Stored dataset items

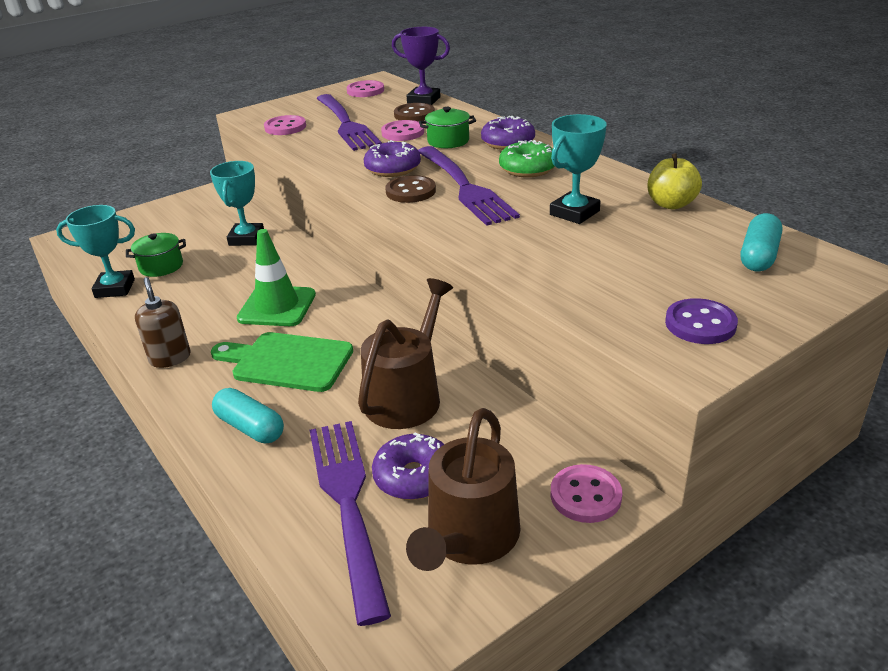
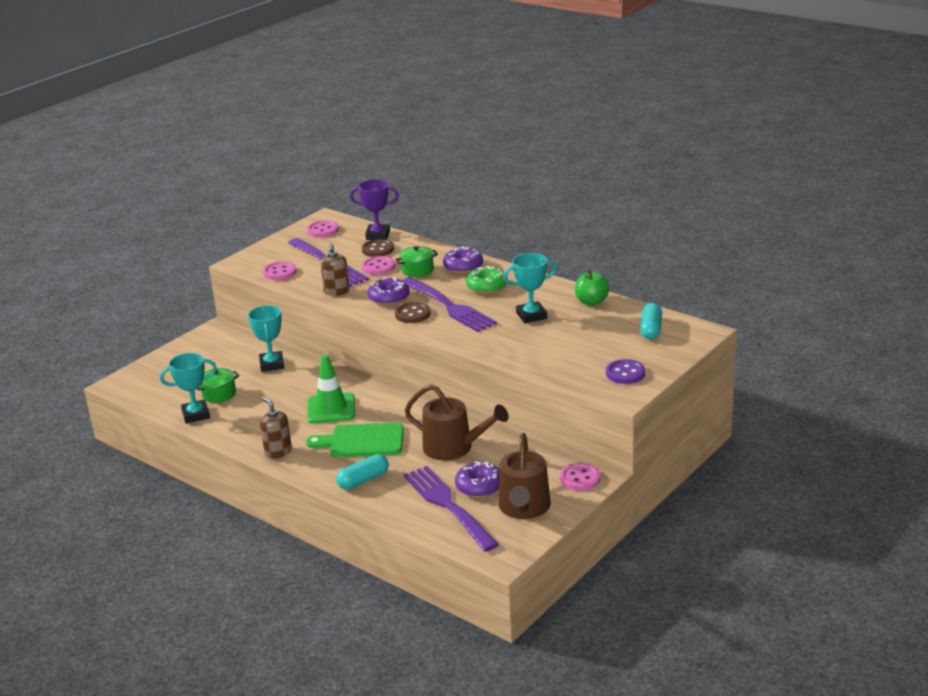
camera: 15 degrees left, 5 degrees down
turquoise capsule [212,388,284,443] -> turquoise capsule turned 60 degrees counterclockwise [336,454,389,489]
brown watering can [358,278,453,429] -> brown watering can turned 105 degrees clockwise [405,384,509,460]
turquoise trophy [550,114,607,224] -> turquoise trophy turned 45 degrees clockwise [503,253,557,323]
yellow apple [647,153,702,210] -> green apple [575,270,609,306]
none -> brown soap dispenser [320,243,350,296]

- _WORK ORDER_: Transcribe the data completely. No pictures should appear in the transcription.

- _THE ANSWER_:
camera: 15 degrees left, 5 degrees down
turquoise capsule [212,388,284,443] -> turquoise capsule turned 60 degrees counterclockwise [336,454,389,489]
brown watering can [358,278,453,429] -> brown watering can turned 105 degrees clockwise [405,384,509,460]
turquoise trophy [550,114,607,224] -> turquoise trophy turned 45 degrees clockwise [503,253,557,323]
yellow apple [647,153,702,210] -> green apple [575,270,609,306]
none -> brown soap dispenser [320,243,350,296]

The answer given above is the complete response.